[GOAL]:
Swap "Mumbai" for "Delhi" and write out again the stretch of lines from the start through the line containing "71: 08:26 -> 08:22", with nothing else changed.

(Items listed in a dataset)
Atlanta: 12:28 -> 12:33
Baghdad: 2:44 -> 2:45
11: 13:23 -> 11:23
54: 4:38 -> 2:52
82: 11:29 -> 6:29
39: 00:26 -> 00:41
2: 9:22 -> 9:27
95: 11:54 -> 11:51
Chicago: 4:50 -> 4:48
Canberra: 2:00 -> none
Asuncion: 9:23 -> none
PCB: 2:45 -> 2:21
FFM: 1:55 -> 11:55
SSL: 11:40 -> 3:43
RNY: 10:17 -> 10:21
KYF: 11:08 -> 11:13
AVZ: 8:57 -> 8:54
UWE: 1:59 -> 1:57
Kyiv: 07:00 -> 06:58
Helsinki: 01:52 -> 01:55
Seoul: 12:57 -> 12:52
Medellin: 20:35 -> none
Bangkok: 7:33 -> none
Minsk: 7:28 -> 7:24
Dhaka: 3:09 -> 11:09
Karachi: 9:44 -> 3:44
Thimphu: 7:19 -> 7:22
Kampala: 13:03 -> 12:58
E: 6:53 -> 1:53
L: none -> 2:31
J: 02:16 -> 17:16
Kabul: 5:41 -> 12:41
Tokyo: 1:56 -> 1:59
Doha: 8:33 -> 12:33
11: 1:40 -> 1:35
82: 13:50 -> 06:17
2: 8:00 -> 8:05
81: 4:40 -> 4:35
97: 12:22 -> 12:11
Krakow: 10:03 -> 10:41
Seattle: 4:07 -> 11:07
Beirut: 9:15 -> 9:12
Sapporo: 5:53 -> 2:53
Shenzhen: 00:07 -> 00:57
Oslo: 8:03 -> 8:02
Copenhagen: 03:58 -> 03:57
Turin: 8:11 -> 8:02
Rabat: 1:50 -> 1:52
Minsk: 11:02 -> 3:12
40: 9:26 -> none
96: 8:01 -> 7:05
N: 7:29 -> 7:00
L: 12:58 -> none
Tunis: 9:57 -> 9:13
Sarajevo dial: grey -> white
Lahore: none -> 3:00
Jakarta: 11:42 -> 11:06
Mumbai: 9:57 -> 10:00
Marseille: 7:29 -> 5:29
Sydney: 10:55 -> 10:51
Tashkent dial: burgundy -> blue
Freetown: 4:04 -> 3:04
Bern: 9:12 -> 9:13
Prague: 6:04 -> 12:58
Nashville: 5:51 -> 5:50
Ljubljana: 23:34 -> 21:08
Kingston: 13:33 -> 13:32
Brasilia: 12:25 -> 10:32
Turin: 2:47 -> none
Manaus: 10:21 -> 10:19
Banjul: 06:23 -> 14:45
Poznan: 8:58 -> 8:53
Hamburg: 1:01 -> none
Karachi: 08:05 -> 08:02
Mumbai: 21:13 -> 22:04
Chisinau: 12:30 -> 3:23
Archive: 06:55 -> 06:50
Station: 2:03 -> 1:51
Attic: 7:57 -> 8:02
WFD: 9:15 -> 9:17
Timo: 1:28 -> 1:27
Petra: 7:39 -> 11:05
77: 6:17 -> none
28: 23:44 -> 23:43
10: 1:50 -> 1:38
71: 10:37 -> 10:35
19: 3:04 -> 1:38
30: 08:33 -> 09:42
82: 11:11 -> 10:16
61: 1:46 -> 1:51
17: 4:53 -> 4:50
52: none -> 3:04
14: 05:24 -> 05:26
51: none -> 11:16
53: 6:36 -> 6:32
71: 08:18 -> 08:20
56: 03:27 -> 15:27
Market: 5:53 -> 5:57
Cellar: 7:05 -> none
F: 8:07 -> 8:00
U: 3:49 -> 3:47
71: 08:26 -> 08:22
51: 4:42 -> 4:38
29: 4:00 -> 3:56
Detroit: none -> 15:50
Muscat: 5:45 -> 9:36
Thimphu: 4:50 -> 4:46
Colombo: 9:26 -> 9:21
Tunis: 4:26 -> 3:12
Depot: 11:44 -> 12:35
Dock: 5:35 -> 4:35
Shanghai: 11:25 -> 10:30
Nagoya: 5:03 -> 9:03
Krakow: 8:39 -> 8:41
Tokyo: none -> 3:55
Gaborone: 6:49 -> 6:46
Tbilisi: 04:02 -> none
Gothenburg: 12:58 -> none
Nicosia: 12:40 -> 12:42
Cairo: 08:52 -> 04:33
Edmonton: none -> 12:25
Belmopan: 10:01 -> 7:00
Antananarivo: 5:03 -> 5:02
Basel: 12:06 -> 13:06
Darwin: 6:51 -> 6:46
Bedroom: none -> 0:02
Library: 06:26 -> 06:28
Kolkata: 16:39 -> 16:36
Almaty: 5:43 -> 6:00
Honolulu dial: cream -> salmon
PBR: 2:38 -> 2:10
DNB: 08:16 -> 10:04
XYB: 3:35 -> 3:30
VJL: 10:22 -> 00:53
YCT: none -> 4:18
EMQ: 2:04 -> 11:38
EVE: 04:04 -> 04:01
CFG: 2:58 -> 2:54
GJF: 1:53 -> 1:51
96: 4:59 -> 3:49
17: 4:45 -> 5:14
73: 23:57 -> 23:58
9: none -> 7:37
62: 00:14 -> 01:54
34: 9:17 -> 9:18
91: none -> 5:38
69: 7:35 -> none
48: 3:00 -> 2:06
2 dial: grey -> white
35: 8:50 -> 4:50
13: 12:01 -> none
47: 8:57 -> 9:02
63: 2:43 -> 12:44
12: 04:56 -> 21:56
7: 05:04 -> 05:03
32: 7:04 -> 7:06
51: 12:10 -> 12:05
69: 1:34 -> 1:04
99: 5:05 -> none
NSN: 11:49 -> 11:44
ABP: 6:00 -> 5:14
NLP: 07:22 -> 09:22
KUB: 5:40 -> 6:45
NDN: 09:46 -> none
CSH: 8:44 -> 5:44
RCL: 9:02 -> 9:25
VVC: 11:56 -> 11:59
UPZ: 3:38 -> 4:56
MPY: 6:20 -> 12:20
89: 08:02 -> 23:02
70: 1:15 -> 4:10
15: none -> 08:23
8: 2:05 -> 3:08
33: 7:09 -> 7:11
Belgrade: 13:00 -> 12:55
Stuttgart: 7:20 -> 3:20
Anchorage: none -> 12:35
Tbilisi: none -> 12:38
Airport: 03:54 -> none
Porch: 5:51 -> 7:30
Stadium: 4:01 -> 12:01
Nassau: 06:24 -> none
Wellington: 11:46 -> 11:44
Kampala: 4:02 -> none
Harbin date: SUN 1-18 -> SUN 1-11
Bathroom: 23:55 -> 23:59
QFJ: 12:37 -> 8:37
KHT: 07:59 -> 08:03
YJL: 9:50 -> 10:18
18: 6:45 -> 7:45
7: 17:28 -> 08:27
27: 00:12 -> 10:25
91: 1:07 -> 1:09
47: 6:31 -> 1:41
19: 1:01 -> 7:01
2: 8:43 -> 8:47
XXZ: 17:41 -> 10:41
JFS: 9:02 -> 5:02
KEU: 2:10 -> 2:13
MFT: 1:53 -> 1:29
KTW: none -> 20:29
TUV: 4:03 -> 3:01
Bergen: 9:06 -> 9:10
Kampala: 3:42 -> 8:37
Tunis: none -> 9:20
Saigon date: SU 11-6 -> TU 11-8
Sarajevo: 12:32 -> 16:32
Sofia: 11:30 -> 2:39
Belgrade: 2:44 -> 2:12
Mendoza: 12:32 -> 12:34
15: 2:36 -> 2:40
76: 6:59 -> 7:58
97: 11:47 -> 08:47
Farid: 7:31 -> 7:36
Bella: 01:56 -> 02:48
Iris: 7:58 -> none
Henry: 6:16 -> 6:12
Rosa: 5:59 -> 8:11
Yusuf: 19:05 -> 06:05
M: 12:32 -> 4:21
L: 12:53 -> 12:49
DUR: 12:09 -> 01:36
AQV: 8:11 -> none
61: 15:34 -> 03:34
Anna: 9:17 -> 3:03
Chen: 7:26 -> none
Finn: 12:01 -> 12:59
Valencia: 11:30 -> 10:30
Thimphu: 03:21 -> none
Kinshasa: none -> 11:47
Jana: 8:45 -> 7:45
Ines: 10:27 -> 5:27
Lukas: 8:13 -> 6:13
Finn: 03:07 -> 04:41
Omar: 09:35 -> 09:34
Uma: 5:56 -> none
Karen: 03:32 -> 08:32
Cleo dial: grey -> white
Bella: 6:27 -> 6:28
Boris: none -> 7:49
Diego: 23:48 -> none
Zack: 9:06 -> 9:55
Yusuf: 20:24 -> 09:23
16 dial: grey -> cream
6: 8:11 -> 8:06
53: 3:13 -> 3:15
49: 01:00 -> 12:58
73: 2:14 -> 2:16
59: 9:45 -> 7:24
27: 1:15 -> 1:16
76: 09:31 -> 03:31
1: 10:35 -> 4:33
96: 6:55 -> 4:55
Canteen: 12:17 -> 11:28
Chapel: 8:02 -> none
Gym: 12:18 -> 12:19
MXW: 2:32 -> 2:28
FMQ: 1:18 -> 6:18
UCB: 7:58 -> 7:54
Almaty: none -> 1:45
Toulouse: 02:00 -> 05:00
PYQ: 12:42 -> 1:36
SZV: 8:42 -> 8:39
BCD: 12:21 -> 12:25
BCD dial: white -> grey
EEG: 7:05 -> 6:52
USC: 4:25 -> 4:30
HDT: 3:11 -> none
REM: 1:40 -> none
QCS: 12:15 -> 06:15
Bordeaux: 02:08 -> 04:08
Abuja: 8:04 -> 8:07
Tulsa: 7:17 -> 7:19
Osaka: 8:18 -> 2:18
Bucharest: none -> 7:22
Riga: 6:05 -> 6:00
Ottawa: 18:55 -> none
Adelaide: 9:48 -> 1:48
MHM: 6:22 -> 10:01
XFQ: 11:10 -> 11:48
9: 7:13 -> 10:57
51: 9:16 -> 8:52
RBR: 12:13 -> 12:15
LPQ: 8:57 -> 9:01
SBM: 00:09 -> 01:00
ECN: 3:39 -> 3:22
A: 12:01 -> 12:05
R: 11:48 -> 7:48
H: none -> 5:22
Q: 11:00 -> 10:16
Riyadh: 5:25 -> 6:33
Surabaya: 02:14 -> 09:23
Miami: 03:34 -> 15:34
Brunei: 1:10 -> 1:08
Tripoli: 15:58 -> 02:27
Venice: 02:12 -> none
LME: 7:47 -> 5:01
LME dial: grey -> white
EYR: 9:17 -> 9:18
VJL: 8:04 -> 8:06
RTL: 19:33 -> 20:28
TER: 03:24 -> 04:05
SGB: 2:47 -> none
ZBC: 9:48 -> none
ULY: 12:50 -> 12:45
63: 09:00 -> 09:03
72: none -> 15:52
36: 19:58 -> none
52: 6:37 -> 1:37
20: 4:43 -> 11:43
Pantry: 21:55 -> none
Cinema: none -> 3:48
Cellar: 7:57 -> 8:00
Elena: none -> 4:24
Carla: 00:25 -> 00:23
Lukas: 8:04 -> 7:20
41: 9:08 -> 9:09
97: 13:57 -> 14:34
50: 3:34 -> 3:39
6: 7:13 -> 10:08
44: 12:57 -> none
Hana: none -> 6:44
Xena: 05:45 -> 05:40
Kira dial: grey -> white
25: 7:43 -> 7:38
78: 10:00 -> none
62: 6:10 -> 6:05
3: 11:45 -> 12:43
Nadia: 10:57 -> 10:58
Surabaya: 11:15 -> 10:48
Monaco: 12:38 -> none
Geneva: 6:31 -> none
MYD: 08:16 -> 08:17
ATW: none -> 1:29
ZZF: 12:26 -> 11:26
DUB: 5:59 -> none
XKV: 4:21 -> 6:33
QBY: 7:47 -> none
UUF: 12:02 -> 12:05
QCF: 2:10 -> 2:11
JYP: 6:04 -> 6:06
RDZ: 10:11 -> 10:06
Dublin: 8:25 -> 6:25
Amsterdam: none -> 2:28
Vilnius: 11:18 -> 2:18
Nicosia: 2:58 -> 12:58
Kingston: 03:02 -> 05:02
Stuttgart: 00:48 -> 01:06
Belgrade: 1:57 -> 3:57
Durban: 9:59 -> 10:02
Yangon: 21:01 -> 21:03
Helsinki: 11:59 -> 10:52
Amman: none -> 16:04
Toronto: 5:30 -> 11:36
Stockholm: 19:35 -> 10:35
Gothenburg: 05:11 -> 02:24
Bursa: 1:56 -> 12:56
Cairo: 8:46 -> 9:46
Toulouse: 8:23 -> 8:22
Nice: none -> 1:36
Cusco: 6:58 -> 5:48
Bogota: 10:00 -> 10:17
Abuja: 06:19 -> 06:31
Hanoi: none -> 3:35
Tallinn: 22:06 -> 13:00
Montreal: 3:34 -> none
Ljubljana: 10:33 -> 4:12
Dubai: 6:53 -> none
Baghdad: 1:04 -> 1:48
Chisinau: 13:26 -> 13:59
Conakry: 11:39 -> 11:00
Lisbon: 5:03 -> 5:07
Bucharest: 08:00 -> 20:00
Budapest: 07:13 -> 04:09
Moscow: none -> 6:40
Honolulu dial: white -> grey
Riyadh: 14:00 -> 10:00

[ANSWER FOR THIS EXERCISE]:
Atlanta: 12:28 -> 12:33
Baghdad: 2:44 -> 2:45
11: 13:23 -> 11:23
54: 4:38 -> 2:52
82: 11:29 -> 6:29
39: 00:26 -> 00:41
2: 9:22 -> 9:27
95: 11:54 -> 11:51
Chicago: 4:50 -> 4:48
Canberra: 2:00 -> none
Asuncion: 9:23 -> none
PCB: 2:45 -> 2:21
FFM: 1:55 -> 11:55
SSL: 11:40 -> 3:43
RNY: 10:17 -> 10:21
KYF: 11:08 -> 11:13
AVZ: 8:57 -> 8:54
UWE: 1:59 -> 1:57
Kyiv: 07:00 -> 06:58
Helsinki: 01:52 -> 01:55
Seoul: 12:57 -> 12:52
Medellin: 20:35 -> none
Bangkok: 7:33 -> none
Minsk: 7:28 -> 7:24
Dhaka: 3:09 -> 11:09
Karachi: 9:44 -> 3:44
Thimphu: 7:19 -> 7:22
Kampala: 13:03 -> 12:58
E: 6:53 -> 1:53
L: none -> 2:31
J: 02:16 -> 17:16
Kabul: 5:41 -> 12:41
Tokyo: 1:56 -> 1:59
Doha: 8:33 -> 12:33
11: 1:40 -> 1:35
82: 13:50 -> 06:17
2: 8:00 -> 8:05
81: 4:40 -> 4:35
97: 12:22 -> 12:11
Krakow: 10:03 -> 10:41
Seattle: 4:07 -> 11:07
Beirut: 9:15 -> 9:12
Sapporo: 5:53 -> 2:53
Shenzhen: 00:07 -> 00:57
Oslo: 8:03 -> 8:02
Copenhagen: 03:58 -> 03:57
Turin: 8:11 -> 8:02
Rabat: 1:50 -> 1:52
Minsk: 11:02 -> 3:12
40: 9:26 -> none
96: 8:01 -> 7:05
N: 7:29 -> 7:00
L: 12:58 -> none
Tunis: 9:57 -> 9:13
Sarajevo dial: grey -> white
Lahore: none -> 3:00
Jakarta: 11:42 -> 11:06
Delhi: 9:57 -> 10:00
Marseille: 7:29 -> 5:29
Sydney: 10:55 -> 10:51
Tashkent dial: burgundy -> blue
Freetown: 4:04 -> 3:04
Bern: 9:12 -> 9:13
Prague: 6:04 -> 12:58
Nashville: 5:51 -> 5:50
Ljubljana: 23:34 -> 21:08
Kingston: 13:33 -> 13:32
Brasilia: 12:25 -> 10:32
Turin: 2:47 -> none
Manaus: 10:21 -> 10:19
Banjul: 06:23 -> 14:45
Poznan: 8:58 -> 8:53
Hamburg: 1:01 -> none
Karachi: 08:05 -> 08:02
Delhi: 21:13 -> 22:04
Chisinau: 12:30 -> 3:23
Archive: 06:55 -> 06:50
Station: 2:03 -> 1:51
Attic: 7:57 -> 8:02
WFD: 9:15 -> 9:17
Timo: 1:28 -> 1:27
Petra: 7:39 -> 11:05
77: 6:17 -> none
28: 23:44 -> 23:43
10: 1:50 -> 1:38
71: 10:37 -> 10:35
19: 3:04 -> 1:38
30: 08:33 -> 09:42
82: 11:11 -> 10:16
61: 1:46 -> 1:51
17: 4:53 -> 4:50
52: none -> 3:04
14: 05:24 -> 05:26
51: none -> 11:16
53: 6:36 -> 6:32
71: 08:18 -> 08:20
56: 03:27 -> 15:27
Market: 5:53 -> 5:57
Cellar: 7:05 -> none
F: 8:07 -> 8:00
U: 3:49 -> 3:47
71: 08:26 -> 08:22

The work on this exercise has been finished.